[Spatial reasoning data]
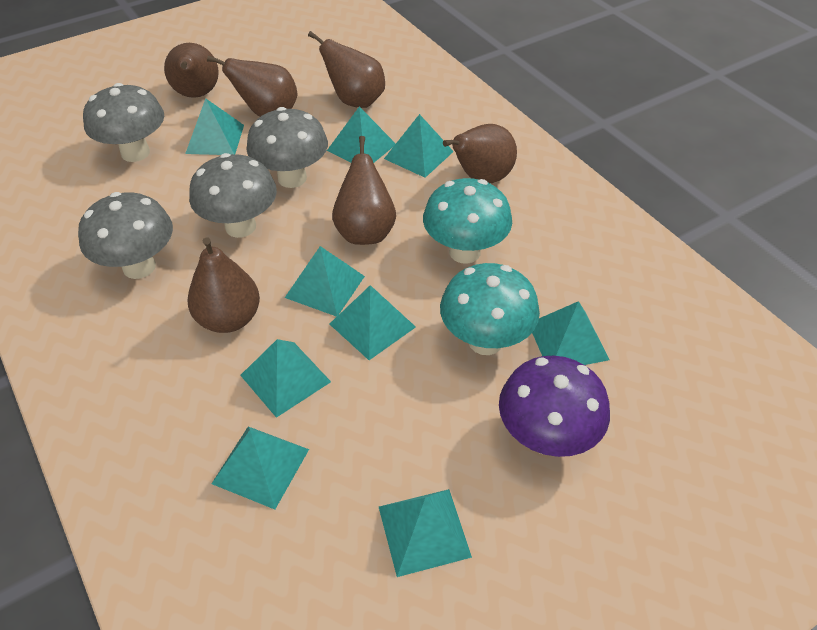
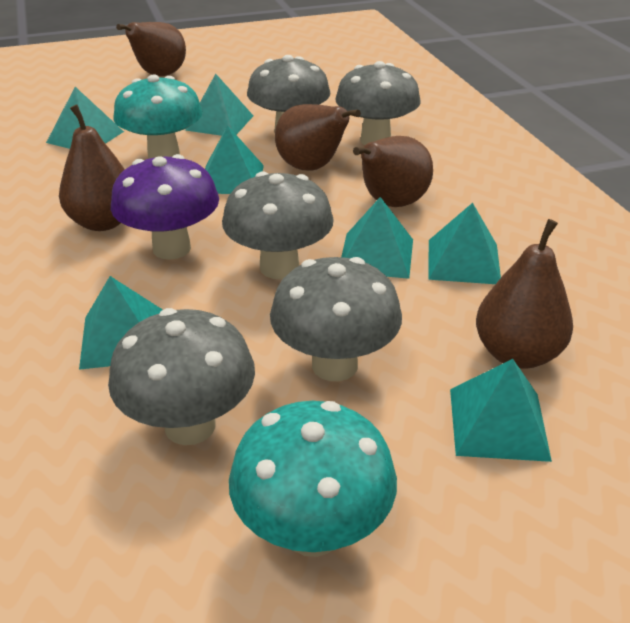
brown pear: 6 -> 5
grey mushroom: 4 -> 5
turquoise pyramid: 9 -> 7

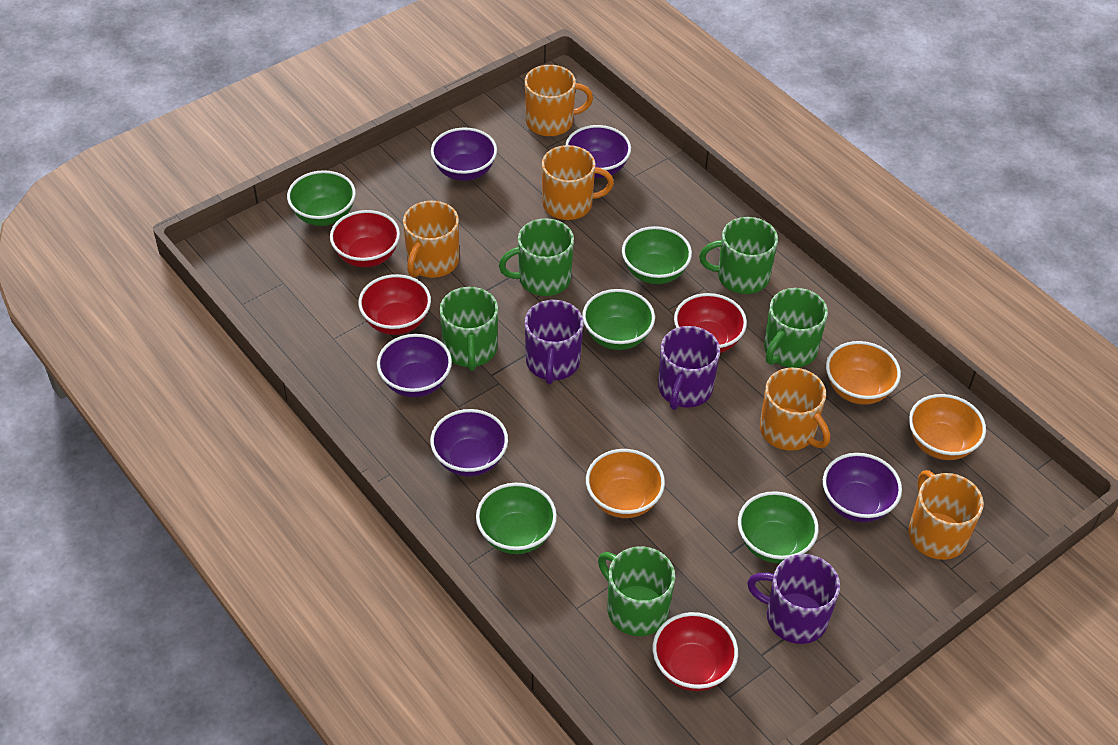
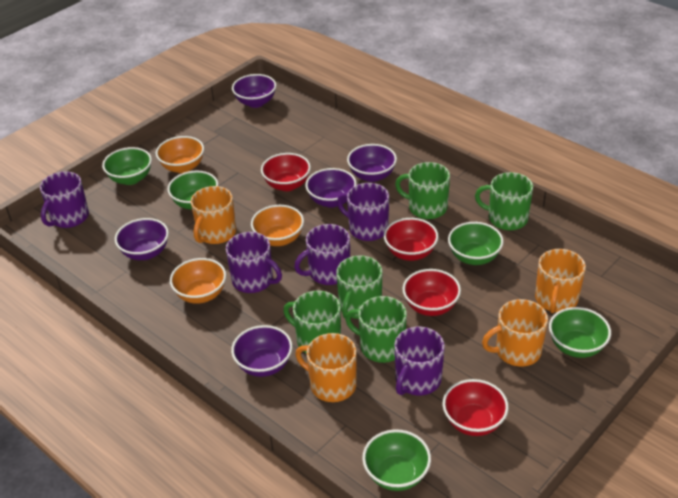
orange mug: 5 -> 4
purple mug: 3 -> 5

• [Problem to work on]: Restate the data above word for word, so that the only difference is the missing pictures.

• [Answer for the task]:
brown pear: 6 -> 5
grey mushroom: 4 -> 5
turquoise pyramid: 9 -> 7

orange mug: 5 -> 4
purple mug: 3 -> 5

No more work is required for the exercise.